◆ WHAT TO WORK ON
With the pictures omitted, output word for word the lines from the one containing "(250, 225) = (444, 211): grey pot -> blue can" through the end of the records.

==== GIVEN DATA

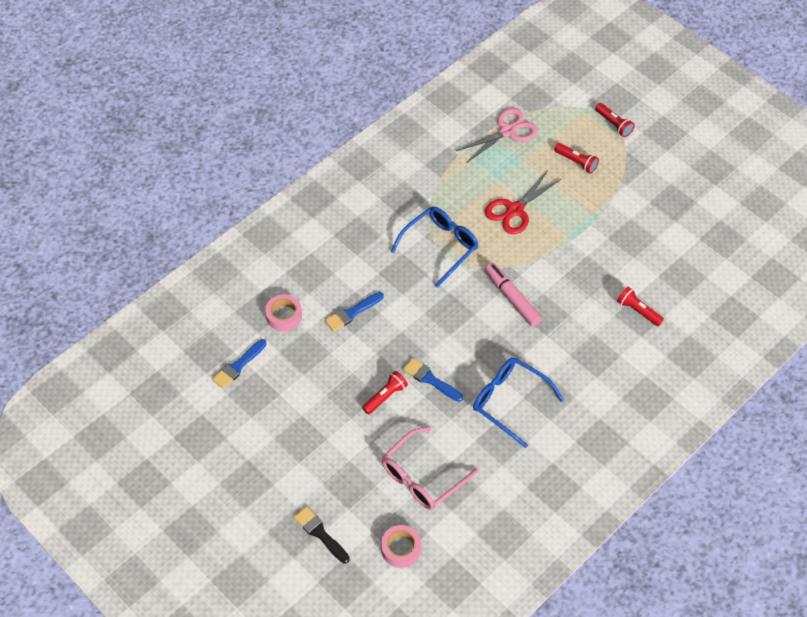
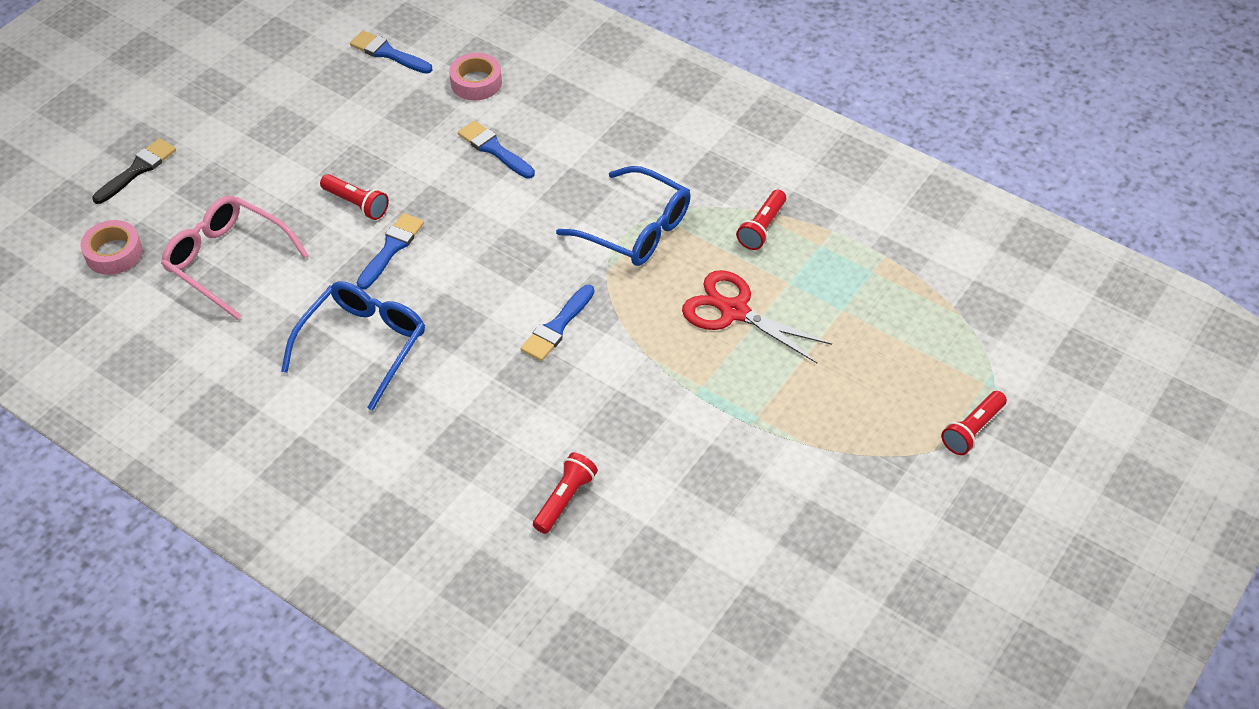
camera: 80 degrees right, 5 degrees down
(507, 131) = (899, 284): pink scissors -> none
(512, 298) = (557, 327): pink marker -> blue brush
(576, 162) = (864, 383): red flashlight -> red flashlight (762, 228)

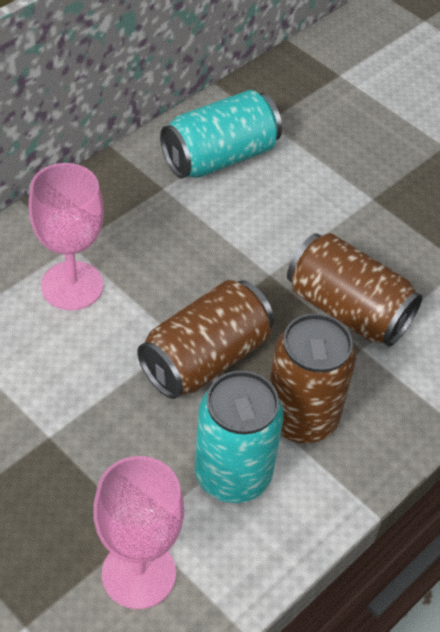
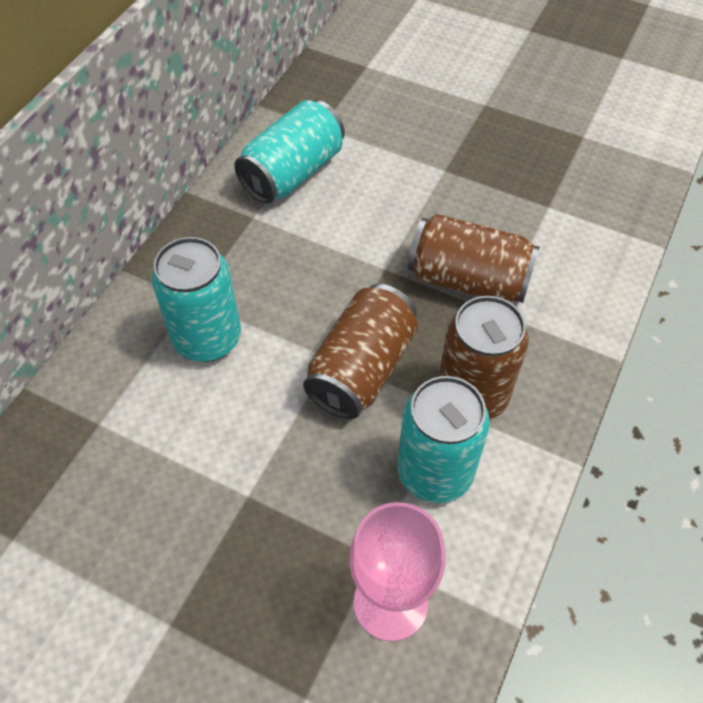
camera: 15 degrees left, 5 degrees up
(72, 286) = (207, 338): pink goblet -> turquoise can

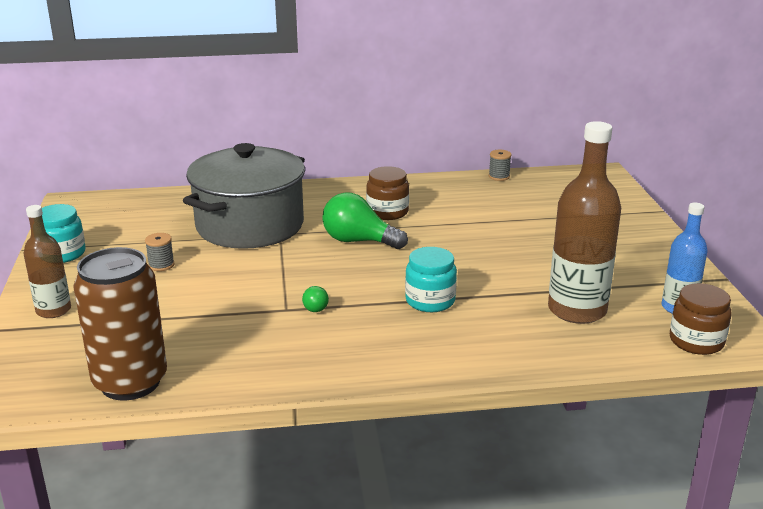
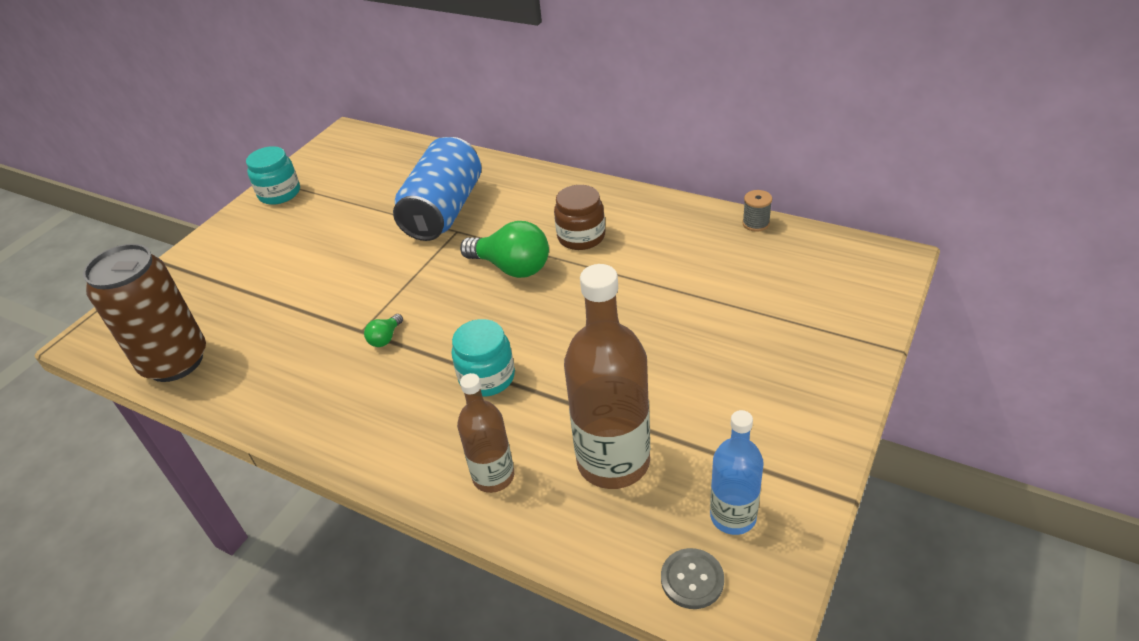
camera: 40 degrees right, 15 degrees up
(53, 310) = (211, 256): brown bottle -> brown bottle (493, 476)
(161, 265) = (329, 234): grey spool -> none
(250, 225) = (444, 211): grey pot -> blue can
(359, 241) = (512, 267): green light bulb -> green light bulb turned 150 degrees clockwise
(696, 341) = (692, 579): brown jar -> grey button

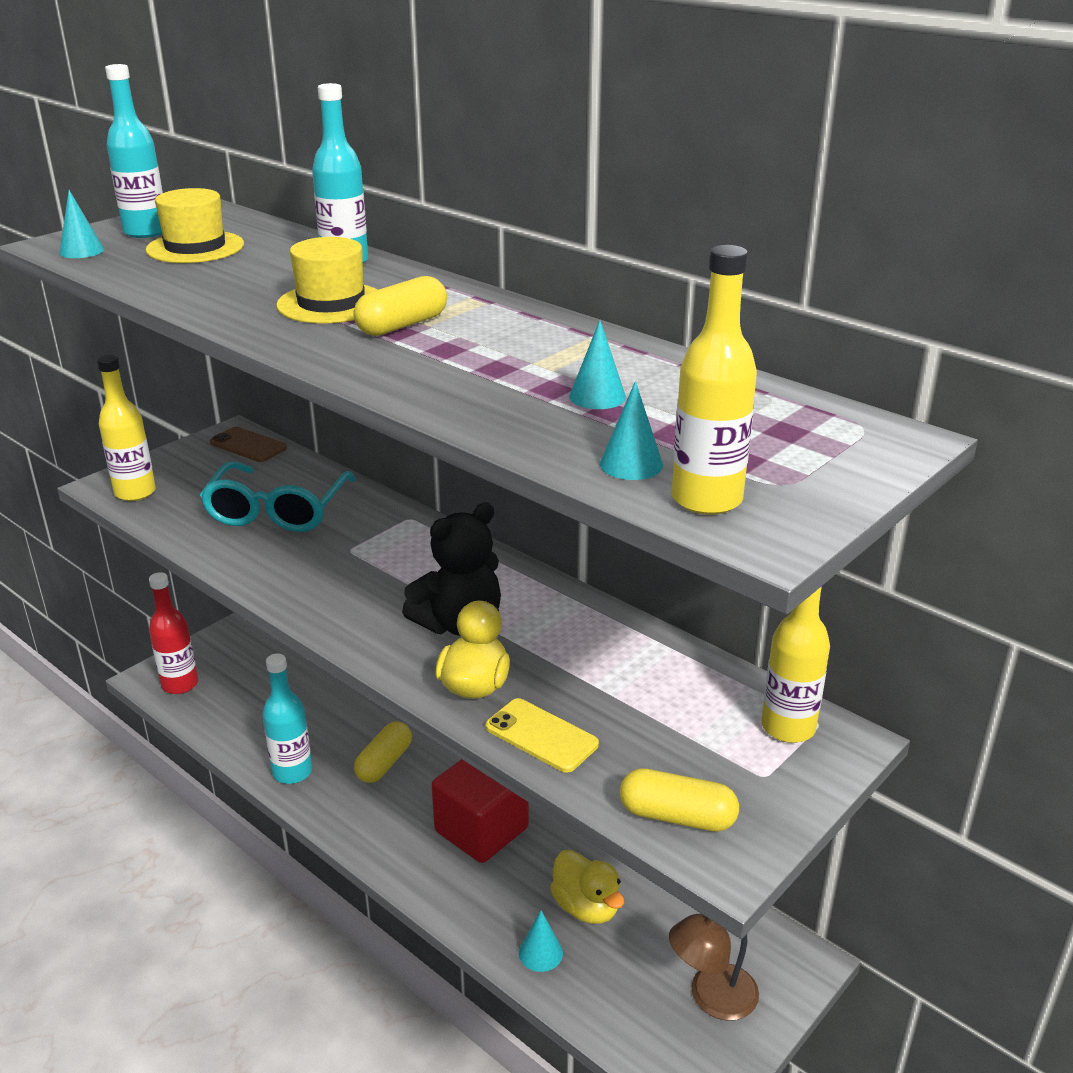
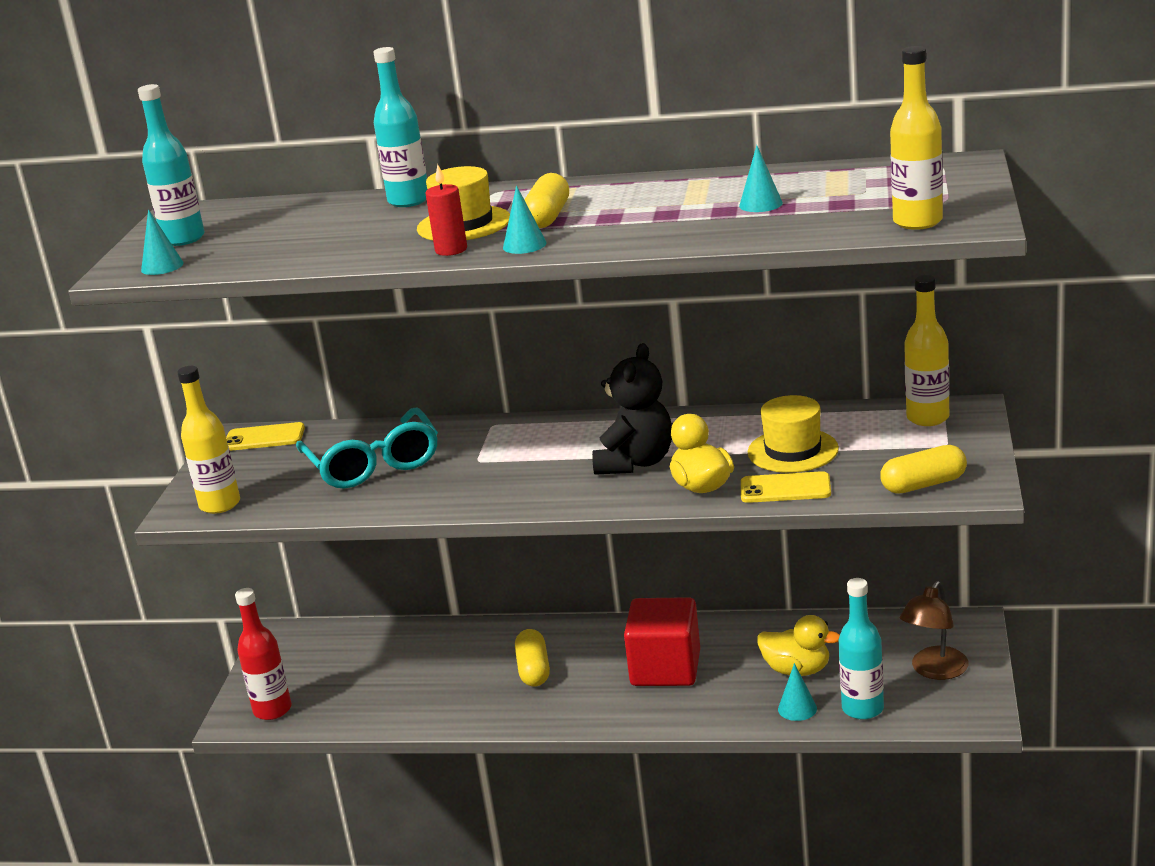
camera: 30 degrees left, 5 degrees down
(195, 247) = (258, 233): yellow hat -> yellow hat (793, 451)
(248, 445) = (264, 438): brown phone -> yellow phone
(268, 326) = (451, 250): none -> red candle
(292, 772) = (464, 711): turquoise bottle -> turquoise bottle (862, 709)
(631, 464) = (847, 224): turquoise cone -> turquoise cone (524, 245)

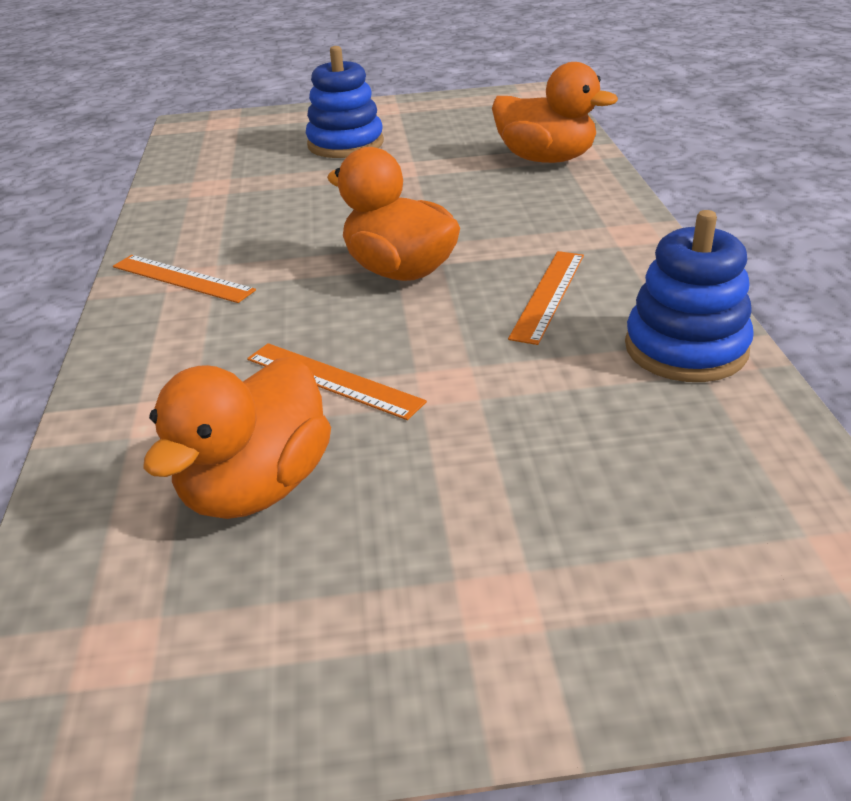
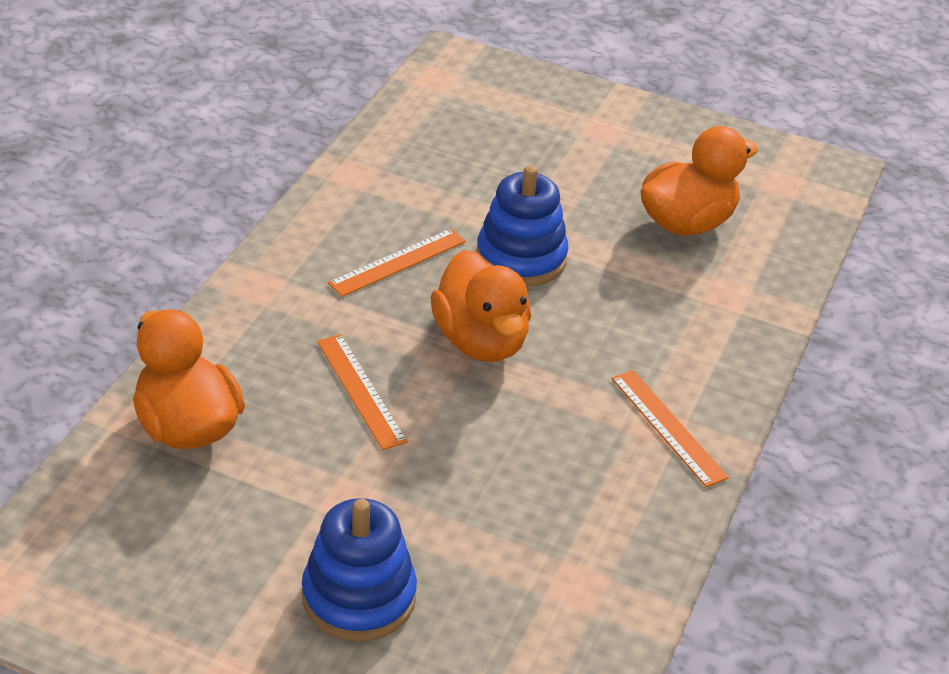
camera: 155 degrees left, 5 degrees up
(333, 380) = (603, 267): orange ruler -> orange ruler (360, 391)
(685, 348) = (367, 185): blue stacking toy -> blue stacking toy (521, 258)

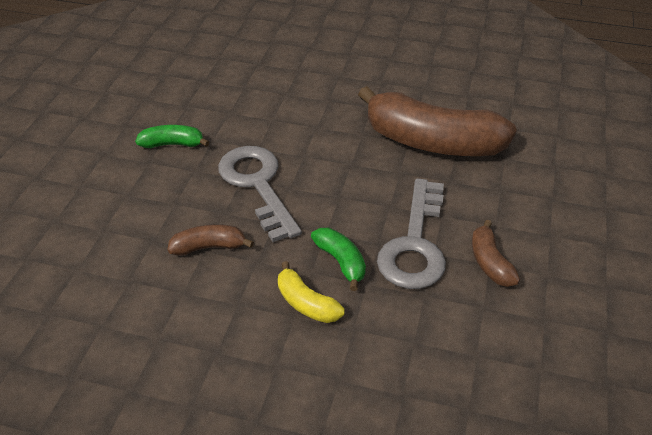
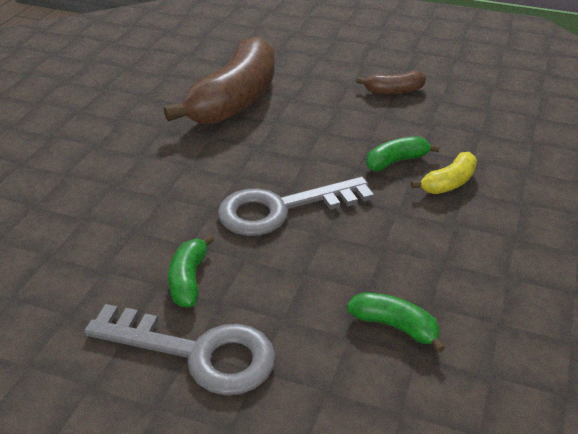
camera: 85 degrees left, 5 degrees down
(108, 256) = (395, 326): none -> green banana
(209, 247) = (378, 244): brown banana -> none
(415, 244) = (373, 122): grey key -> grey key (197, 352)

========

◆ ANSWER TO THE PROBLEM
(250, 225) = (444, 211): grey pot -> blue can
(359, 241) = (512, 267): green light bulb -> green light bulb turned 150 degrees clockwise
(696, 341) = (692, 579): brown jar -> grey button

camera: 30 degrees left, 5 degrees down
(195, 247) = (258, 233): yellow hat -> yellow hat (793, 451)
(248, 445) = (264, 438): brown phone -> yellow phone
(268, 326) = (451, 250): none -> red candle
(292, 772) = (464, 711): turquoise bottle -> turquoise bottle (862, 709)
(631, 464) = (847, 224): turquoise cone -> turquoise cone (524, 245)

camera: 155 degrees left, 5 degrees up
(333, 380) = (603, 267): orange ruler -> orange ruler (360, 391)
(685, 348) = (367, 185): blue stacking toy -> blue stacking toy (521, 258)

camera: 85 degrees left, 5 degrees down
(108, 256) = (395, 326): none -> green banana
(209, 247) = (378, 244): brown banana -> none
(415, 244) = (373, 122): grey key -> grey key (197, 352)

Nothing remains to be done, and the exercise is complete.